ACTIVITY => Write the entries out exactly, with the final line being the one containing "pawn (bright orange) 532".

══ GIVEN ENTRIES

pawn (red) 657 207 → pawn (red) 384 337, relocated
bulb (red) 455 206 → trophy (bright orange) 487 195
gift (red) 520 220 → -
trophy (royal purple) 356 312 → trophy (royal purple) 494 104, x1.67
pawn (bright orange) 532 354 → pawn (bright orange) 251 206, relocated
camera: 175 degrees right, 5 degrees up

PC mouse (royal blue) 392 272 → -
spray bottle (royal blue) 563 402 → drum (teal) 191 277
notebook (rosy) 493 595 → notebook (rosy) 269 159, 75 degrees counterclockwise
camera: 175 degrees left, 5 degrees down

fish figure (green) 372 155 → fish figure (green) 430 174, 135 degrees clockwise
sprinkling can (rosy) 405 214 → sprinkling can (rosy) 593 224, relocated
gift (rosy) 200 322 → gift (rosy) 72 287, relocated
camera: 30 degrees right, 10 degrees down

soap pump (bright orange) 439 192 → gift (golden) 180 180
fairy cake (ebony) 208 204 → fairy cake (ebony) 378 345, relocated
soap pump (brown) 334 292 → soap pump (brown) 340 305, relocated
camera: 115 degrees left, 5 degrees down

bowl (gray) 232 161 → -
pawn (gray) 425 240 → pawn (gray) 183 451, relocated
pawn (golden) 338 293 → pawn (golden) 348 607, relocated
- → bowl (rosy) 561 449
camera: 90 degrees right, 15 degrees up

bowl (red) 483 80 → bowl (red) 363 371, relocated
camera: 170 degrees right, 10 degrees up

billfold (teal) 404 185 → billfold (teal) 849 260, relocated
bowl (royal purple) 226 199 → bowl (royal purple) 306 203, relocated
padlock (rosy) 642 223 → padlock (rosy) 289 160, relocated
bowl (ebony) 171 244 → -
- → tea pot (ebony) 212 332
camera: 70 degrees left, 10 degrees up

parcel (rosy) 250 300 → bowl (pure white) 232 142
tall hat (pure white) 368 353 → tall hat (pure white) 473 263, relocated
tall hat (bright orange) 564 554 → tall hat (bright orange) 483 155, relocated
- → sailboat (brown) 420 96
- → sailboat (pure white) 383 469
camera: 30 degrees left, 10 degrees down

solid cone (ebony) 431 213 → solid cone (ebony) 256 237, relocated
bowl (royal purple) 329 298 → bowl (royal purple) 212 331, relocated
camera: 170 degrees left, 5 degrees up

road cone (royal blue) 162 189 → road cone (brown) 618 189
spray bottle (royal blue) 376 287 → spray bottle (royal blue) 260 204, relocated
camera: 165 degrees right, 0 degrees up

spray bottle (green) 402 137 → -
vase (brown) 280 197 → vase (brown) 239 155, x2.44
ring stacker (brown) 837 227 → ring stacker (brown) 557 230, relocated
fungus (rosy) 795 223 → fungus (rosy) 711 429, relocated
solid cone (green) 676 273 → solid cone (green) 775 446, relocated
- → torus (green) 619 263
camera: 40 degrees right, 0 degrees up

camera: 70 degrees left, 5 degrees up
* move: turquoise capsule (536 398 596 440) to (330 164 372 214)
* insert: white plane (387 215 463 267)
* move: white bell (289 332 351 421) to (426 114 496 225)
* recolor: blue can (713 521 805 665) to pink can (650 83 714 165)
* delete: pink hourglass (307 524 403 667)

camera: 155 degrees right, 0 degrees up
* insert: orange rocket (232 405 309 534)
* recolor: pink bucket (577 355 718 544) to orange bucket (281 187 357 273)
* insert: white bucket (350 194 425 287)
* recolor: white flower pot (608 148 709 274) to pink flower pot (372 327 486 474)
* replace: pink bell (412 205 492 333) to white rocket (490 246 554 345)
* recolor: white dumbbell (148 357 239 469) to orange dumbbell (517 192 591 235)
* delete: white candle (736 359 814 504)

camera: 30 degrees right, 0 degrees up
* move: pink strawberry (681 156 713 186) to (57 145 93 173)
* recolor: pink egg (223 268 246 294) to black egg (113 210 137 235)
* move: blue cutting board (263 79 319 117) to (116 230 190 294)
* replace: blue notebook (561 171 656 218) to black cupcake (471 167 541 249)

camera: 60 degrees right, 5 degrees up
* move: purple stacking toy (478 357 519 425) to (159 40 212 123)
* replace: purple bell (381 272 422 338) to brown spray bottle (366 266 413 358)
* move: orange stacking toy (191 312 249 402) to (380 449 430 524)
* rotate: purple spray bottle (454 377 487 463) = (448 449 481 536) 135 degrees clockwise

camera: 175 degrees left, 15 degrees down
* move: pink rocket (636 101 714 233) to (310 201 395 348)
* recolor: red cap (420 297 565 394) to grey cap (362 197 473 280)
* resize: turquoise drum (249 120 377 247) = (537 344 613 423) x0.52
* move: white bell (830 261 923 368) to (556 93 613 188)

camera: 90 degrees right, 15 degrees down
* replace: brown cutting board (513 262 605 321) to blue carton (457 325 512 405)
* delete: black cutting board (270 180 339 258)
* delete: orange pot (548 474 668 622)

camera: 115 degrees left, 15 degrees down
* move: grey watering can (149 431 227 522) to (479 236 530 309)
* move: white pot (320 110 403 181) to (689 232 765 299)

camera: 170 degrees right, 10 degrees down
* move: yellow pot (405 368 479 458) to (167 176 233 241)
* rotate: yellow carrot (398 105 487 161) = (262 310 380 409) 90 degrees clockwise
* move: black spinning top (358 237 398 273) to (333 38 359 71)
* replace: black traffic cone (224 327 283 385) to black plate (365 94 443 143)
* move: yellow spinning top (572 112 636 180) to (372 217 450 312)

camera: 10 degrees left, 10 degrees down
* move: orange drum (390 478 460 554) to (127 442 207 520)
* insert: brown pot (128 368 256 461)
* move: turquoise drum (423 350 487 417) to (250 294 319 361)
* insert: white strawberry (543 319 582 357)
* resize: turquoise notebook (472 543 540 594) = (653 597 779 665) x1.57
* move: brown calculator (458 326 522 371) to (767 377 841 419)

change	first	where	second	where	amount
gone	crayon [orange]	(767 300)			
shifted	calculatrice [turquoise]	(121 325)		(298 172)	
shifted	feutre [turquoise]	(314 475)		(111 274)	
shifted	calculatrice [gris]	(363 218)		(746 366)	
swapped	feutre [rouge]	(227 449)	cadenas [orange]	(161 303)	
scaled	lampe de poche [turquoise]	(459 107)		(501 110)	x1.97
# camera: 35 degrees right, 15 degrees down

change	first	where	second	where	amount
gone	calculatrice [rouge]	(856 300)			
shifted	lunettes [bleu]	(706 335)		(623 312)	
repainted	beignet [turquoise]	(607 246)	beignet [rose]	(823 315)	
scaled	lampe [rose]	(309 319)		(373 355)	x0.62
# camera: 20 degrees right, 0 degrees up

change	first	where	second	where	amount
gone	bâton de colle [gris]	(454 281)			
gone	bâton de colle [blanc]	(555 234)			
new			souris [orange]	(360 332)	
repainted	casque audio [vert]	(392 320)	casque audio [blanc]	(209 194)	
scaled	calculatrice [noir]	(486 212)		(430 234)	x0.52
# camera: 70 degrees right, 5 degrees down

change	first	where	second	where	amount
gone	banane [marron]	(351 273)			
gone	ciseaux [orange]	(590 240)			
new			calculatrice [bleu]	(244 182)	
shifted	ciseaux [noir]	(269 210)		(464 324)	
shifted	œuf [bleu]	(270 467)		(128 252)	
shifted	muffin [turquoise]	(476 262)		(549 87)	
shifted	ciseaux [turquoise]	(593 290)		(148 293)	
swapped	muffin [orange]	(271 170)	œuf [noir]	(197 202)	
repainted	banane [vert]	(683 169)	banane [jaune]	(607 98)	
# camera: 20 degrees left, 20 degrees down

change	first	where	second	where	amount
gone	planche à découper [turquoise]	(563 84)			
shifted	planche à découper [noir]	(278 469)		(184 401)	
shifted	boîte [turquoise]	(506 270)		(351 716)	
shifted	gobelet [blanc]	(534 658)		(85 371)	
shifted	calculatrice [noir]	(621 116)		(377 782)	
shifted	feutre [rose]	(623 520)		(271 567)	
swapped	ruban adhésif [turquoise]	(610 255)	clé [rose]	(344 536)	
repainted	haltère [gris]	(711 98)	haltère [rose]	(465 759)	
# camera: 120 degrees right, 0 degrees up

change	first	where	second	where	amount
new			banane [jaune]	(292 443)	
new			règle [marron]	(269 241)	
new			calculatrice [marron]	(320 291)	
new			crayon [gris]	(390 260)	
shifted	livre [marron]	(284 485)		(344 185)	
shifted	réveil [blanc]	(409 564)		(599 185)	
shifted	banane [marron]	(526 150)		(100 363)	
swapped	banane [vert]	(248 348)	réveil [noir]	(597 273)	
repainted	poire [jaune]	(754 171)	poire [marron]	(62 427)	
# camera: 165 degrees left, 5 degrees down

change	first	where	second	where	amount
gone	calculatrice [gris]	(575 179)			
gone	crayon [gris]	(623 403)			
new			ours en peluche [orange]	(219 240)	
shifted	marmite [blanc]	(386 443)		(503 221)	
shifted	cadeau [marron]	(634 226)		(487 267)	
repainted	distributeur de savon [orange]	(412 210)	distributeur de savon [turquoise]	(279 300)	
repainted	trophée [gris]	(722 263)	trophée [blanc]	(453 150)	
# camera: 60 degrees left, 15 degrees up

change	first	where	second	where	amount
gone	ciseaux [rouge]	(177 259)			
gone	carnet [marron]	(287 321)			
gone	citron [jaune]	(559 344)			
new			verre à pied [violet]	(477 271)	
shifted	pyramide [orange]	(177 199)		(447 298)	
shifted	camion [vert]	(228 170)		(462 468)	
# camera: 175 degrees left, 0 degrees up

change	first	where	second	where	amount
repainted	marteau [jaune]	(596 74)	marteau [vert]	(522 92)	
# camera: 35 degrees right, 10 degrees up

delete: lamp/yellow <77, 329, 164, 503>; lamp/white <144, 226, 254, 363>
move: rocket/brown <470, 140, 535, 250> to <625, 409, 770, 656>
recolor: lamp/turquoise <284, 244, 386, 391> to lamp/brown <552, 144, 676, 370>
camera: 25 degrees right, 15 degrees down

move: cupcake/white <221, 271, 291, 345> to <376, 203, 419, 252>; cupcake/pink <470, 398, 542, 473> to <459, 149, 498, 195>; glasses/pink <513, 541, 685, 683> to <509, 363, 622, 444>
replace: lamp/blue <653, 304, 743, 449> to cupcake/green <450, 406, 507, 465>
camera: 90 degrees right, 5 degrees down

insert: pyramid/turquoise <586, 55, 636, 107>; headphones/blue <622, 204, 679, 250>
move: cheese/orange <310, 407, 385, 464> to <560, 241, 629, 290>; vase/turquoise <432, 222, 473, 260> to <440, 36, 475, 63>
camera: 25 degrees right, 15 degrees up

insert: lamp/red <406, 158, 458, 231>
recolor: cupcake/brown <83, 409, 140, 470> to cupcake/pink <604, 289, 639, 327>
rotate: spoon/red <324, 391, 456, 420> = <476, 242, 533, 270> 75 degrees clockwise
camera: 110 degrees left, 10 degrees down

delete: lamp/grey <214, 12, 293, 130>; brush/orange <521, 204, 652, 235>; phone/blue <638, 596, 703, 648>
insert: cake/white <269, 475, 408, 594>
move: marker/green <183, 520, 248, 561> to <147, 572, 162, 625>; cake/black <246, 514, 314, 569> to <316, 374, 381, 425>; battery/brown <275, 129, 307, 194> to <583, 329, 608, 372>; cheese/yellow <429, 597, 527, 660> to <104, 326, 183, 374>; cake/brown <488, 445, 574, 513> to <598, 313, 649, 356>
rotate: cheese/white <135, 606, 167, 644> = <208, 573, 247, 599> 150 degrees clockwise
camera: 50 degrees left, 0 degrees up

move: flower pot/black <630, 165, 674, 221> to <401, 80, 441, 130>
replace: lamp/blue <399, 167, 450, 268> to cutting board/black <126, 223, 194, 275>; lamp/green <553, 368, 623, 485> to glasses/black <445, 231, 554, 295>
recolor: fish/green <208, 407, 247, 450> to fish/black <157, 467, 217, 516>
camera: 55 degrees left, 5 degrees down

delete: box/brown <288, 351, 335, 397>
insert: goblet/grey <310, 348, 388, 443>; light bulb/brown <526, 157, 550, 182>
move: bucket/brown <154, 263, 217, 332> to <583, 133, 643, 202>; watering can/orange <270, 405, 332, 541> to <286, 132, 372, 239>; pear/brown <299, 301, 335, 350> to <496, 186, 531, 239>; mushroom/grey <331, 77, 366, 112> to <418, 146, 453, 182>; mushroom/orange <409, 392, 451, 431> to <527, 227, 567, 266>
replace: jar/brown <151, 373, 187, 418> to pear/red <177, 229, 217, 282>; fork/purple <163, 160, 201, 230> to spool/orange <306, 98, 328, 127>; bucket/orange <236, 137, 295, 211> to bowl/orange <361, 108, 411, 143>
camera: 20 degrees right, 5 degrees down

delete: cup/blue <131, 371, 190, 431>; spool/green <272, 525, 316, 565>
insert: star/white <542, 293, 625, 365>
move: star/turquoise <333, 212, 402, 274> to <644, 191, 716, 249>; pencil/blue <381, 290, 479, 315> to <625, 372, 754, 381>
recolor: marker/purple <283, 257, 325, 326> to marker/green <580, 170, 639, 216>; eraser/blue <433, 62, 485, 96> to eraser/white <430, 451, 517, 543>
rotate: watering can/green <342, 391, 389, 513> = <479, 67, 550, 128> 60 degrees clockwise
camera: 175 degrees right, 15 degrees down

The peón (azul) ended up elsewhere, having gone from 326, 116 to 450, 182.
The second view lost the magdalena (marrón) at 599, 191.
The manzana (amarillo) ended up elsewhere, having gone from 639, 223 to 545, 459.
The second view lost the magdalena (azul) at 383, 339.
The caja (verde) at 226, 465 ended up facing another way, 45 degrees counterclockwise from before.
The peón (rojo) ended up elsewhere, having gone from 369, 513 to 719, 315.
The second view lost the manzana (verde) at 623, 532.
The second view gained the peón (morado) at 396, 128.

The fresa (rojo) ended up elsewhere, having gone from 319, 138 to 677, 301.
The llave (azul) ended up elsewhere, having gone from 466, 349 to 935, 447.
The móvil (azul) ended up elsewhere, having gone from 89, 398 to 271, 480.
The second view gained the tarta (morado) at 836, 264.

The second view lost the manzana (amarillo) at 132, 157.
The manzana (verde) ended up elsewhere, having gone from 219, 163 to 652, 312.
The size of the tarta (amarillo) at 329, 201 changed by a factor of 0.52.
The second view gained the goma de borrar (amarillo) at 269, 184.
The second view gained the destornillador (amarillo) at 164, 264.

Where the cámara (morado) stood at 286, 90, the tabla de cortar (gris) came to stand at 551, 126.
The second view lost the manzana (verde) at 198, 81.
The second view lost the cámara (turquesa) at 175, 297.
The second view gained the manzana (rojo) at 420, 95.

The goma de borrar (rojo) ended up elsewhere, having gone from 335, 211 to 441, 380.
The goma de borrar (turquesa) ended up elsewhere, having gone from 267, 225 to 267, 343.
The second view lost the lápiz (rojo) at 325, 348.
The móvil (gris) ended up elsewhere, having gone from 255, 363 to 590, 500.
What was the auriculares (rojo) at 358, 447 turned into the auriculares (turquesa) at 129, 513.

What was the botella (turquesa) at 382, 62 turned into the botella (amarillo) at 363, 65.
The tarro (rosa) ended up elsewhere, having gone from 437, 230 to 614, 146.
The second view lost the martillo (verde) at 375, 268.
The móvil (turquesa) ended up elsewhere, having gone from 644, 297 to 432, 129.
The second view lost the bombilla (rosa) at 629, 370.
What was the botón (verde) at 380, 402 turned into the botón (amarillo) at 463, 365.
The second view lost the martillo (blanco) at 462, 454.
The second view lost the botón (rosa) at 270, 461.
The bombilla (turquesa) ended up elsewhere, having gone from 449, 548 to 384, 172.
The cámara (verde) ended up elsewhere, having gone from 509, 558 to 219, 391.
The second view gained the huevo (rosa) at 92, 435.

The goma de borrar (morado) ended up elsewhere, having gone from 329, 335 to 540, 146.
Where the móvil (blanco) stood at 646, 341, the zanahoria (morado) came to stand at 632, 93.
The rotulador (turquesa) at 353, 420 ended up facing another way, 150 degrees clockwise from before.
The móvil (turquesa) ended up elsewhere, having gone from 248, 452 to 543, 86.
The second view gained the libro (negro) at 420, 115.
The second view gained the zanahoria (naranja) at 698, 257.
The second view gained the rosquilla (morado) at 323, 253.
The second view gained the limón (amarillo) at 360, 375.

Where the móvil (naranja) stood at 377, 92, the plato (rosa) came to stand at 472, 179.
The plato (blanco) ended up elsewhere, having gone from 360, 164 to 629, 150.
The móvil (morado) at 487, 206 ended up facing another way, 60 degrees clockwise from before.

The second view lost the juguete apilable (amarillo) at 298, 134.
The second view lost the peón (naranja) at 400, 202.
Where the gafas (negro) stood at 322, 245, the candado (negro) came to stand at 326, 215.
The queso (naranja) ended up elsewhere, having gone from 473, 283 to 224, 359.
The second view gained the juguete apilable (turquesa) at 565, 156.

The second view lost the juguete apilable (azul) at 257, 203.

════

REPLY TO THE TASK =>
pawn (red) 657 207 → pawn (red) 384 337, relocated
bulb (red) 455 206 → trophy (bright orange) 487 195
gift (red) 520 220 → -
trophy (royal purple) 356 312 → trophy (royal purple) 494 104, x1.67
pawn (bright orange) 532 354 → pawn (bright orange) 251 206, relocated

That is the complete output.